----- DATA EXCERPTS

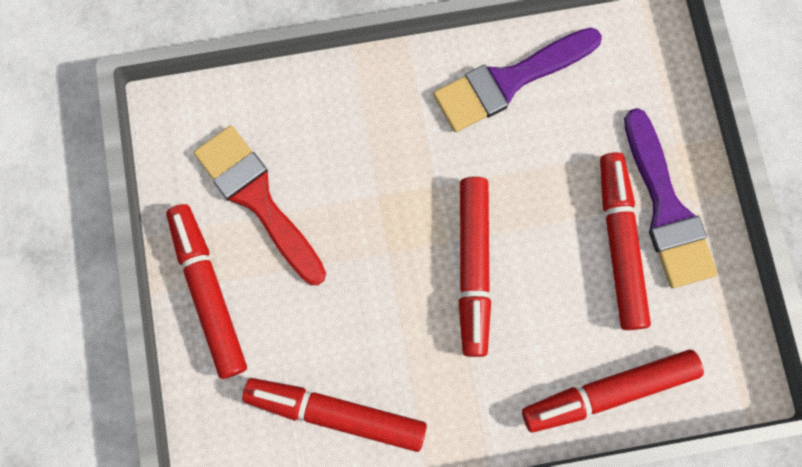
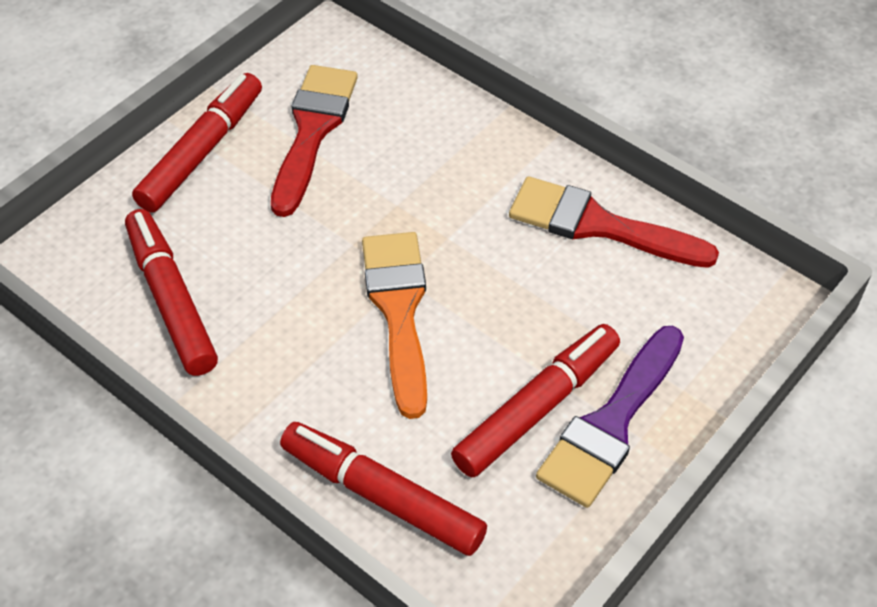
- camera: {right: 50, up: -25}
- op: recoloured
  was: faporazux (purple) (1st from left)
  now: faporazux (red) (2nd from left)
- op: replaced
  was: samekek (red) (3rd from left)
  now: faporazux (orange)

----------

● TASK REQUIREMENTS
Wherever the string "from" occurs in the entries, copy that whole line.

● COMPLETED TASK
  was: faporazux (purple) (1st from left)
  now: faporazux (red) (2nd from left)
  was: samekek (red) (3rd from left)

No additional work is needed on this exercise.